## [Task to carry out]
Below are records that must be duplicated exactly.
*** Data extracts ***
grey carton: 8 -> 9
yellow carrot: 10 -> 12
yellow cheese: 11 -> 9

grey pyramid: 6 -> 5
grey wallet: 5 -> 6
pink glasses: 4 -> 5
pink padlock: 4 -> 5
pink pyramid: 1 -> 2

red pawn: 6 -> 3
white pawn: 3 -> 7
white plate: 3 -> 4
*** End of Data extracts ***
## [Answer to this exercise]
grey carton: 8 -> 9
yellow carrot: 10 -> 12
yellow cheese: 11 -> 9

grey pyramid: 6 -> 5
grey wallet: 5 -> 6
pink glasses: 4 -> 5
pink padlock: 4 -> 5
pink pyramid: 1 -> 2

red pawn: 6 -> 3
white pawn: 3 -> 7
white plate: 3 -> 4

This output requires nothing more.